Start of Block
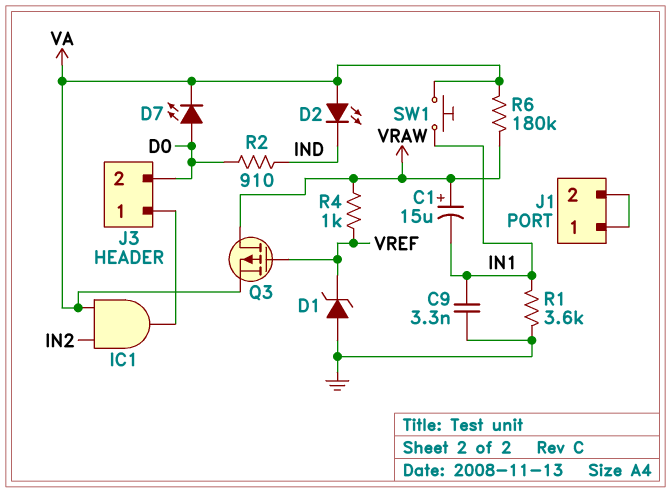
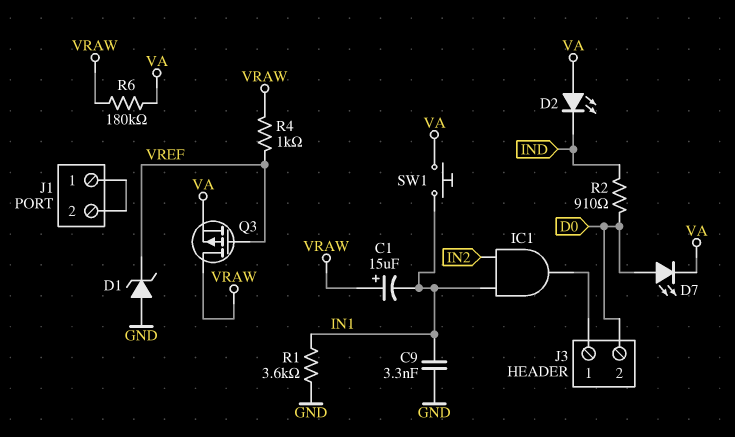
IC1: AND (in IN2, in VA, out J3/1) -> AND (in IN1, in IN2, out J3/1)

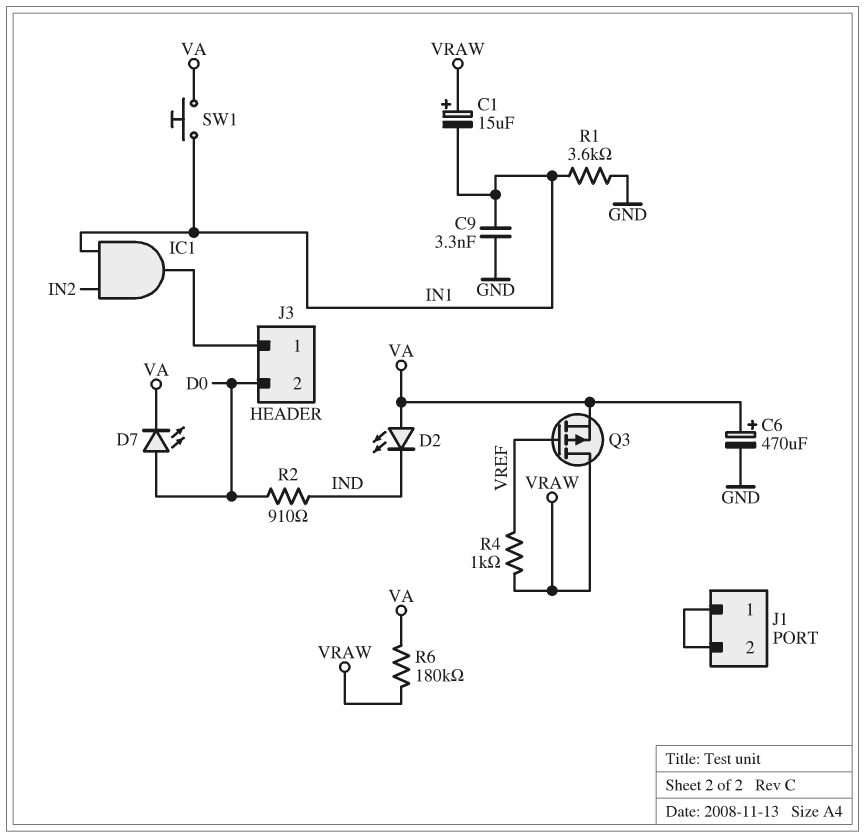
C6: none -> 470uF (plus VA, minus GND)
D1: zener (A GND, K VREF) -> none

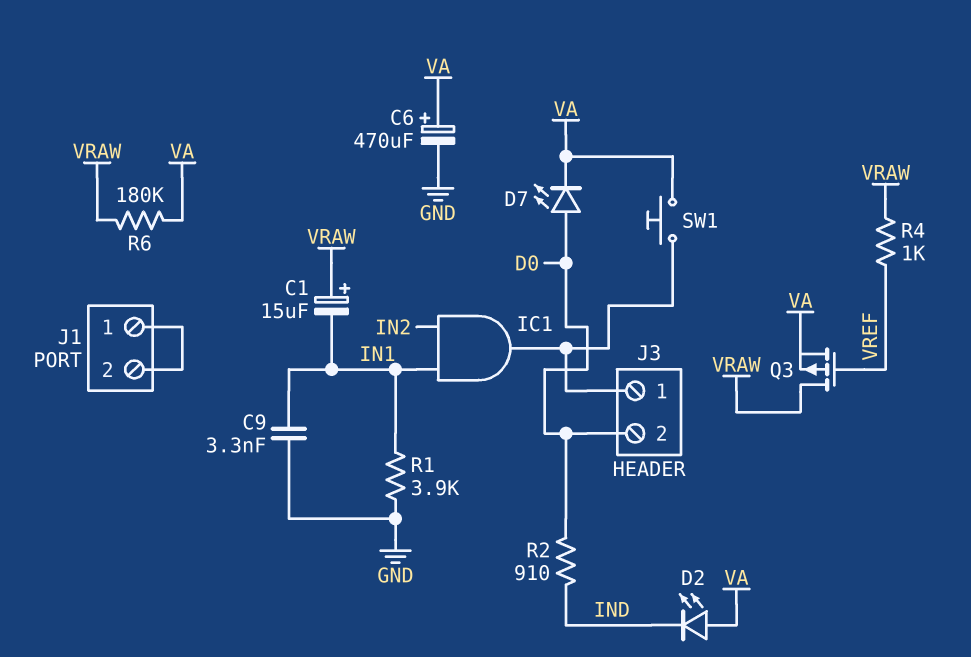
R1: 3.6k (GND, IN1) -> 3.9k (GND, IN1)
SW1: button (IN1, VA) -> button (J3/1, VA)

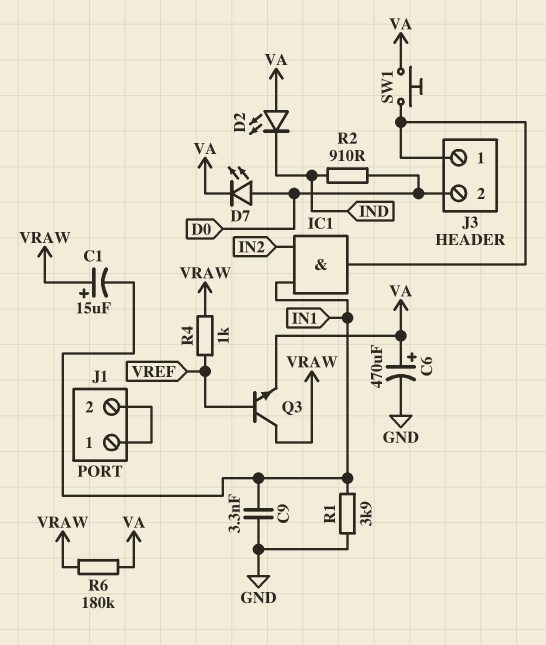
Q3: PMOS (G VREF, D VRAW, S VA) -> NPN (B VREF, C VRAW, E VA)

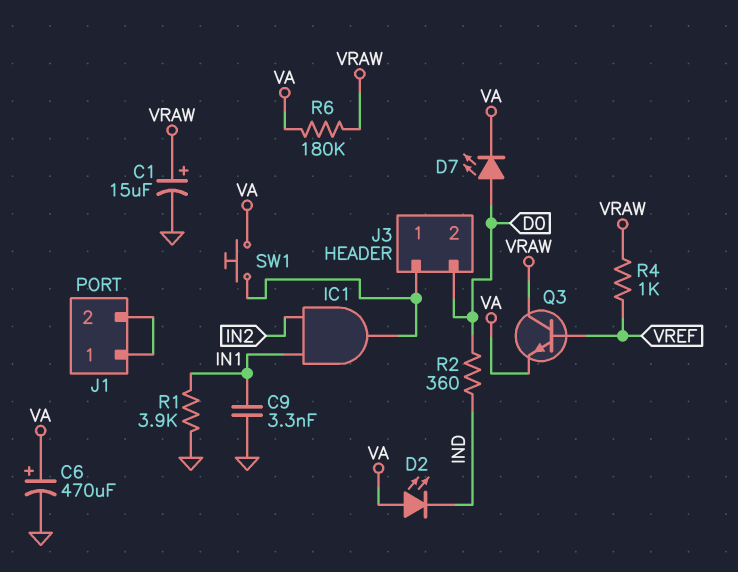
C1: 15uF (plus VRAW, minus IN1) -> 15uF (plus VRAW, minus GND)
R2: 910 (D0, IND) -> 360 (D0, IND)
End of Block
What you give back should match the entries above exactly, except that pictures are dropped.

IC1: AND (in IN2, in VA, out J3/1) -> AND (in IN1, in IN2, out J3/1)

C6: none -> 470uF (plus VA, minus GND)
D1: zener (A GND, K VREF) -> none

R1: 3.6k (GND, IN1) -> 3.9k (GND, IN1)
SW1: button (IN1, VA) -> button (J3/1, VA)

Q3: PMOS (G VREF, D VRAW, S VA) -> NPN (B VREF, C VRAW, E VA)

C1: 15uF (plus VRAW, minus IN1) -> 15uF (plus VRAW, minus GND)
R2: 910 (D0, IND) -> 360 (D0, IND)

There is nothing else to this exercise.